# Data records:
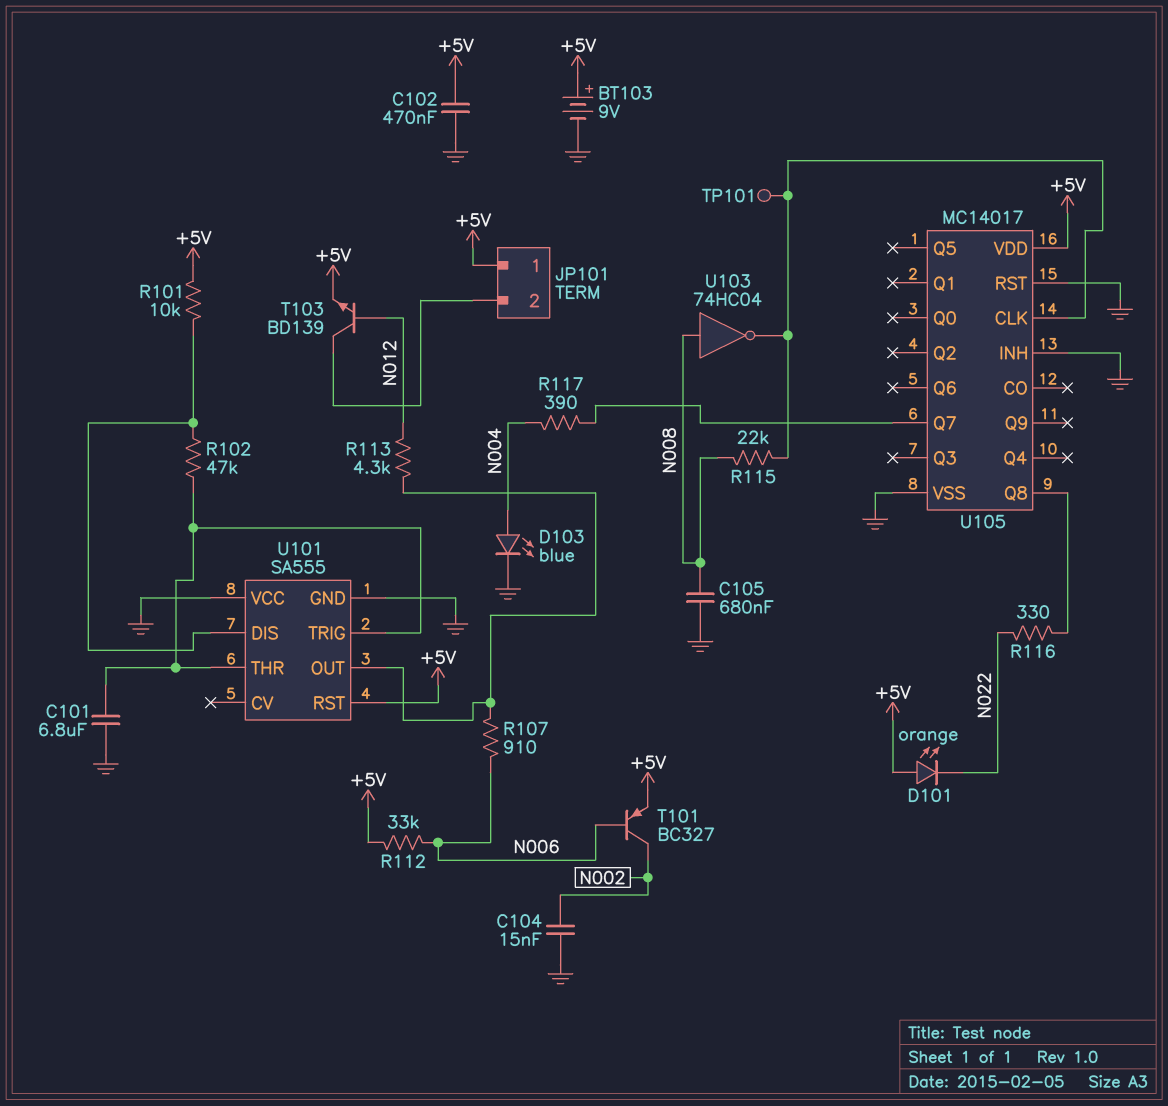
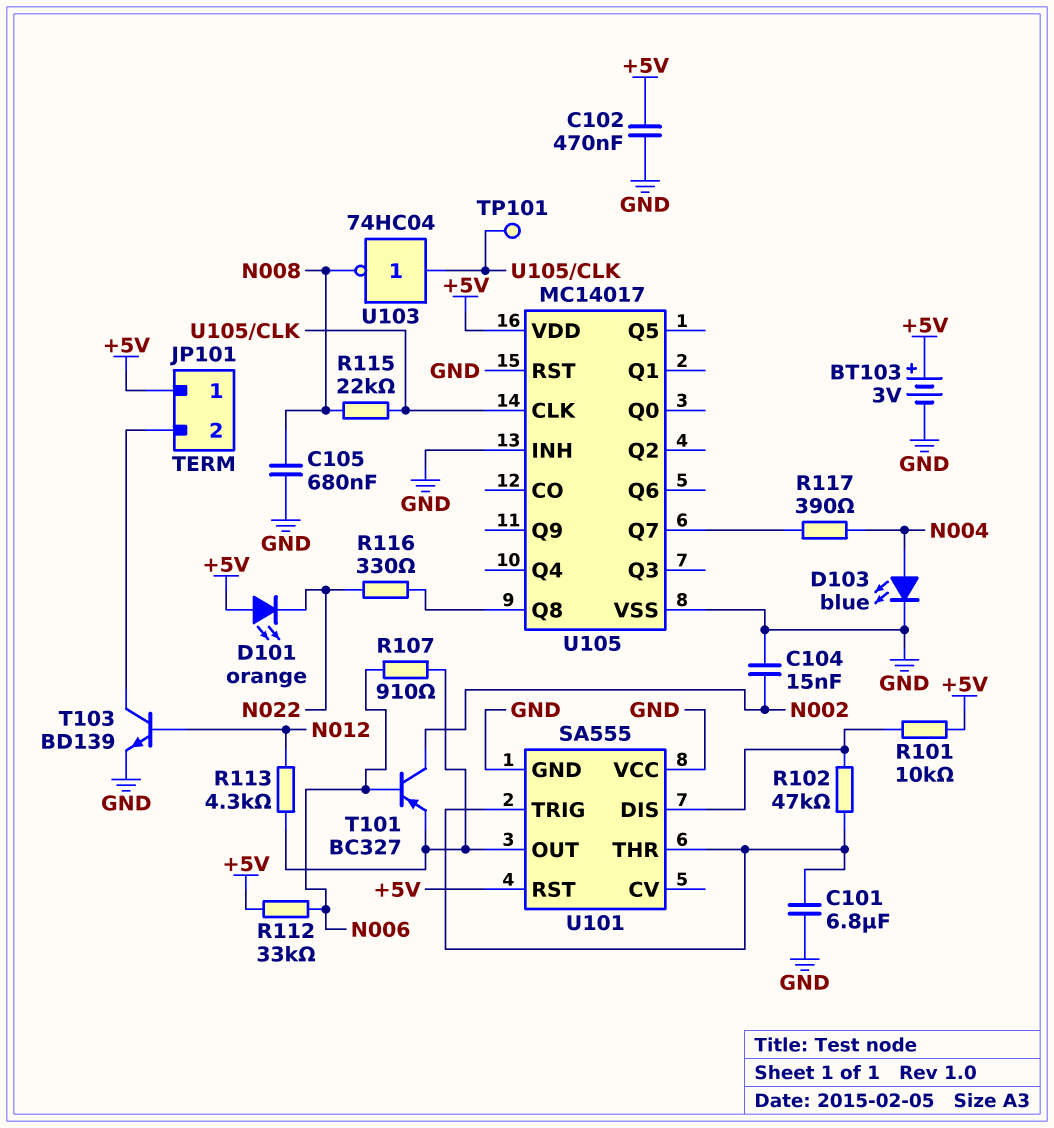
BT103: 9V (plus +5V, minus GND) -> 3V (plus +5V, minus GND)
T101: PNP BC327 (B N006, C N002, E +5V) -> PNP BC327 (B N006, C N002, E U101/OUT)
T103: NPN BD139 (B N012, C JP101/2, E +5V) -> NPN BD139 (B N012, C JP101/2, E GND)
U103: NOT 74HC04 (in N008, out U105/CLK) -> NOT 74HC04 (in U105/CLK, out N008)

---

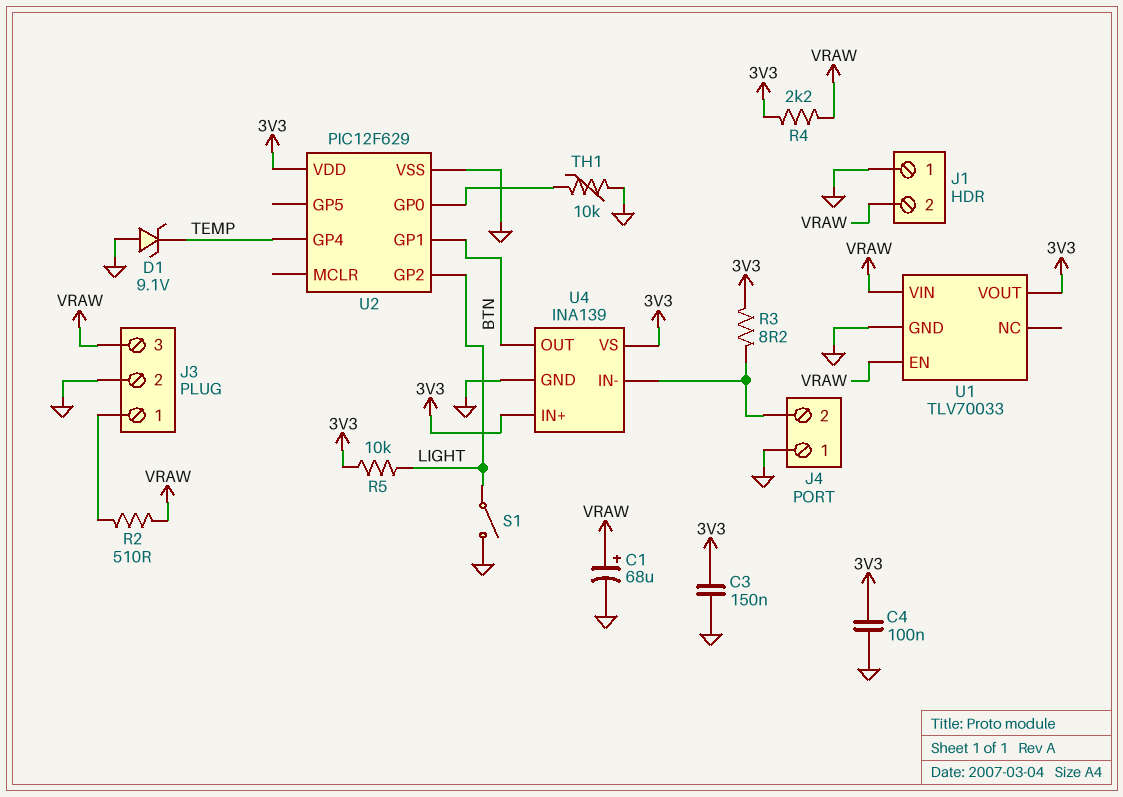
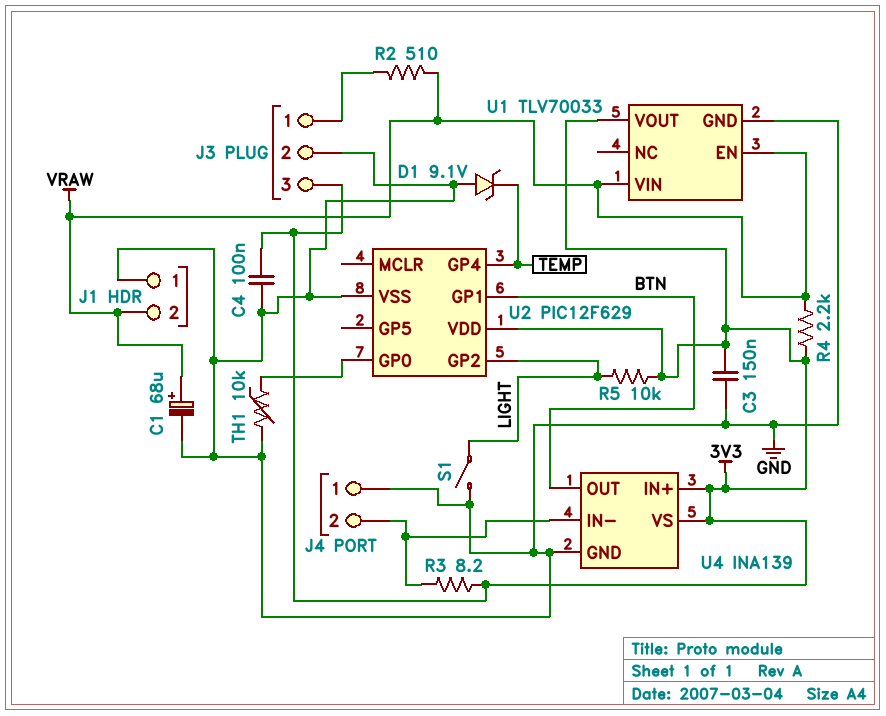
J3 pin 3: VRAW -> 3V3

# Assignment:
Retype the entries above exactly, but only from the line containing "T103: NPN BD139" through the line containing "U103: NOT 74HC04", both included.

# Answer for this exercise:
T103: NPN BD139 (B N012, C JP101/2, E +5V) -> NPN BD139 (B N012, C JP101/2, E GND)
U103: NOT 74HC04 (in N008, out U105/CLK) -> NOT 74HC04 (in U105/CLK, out N008)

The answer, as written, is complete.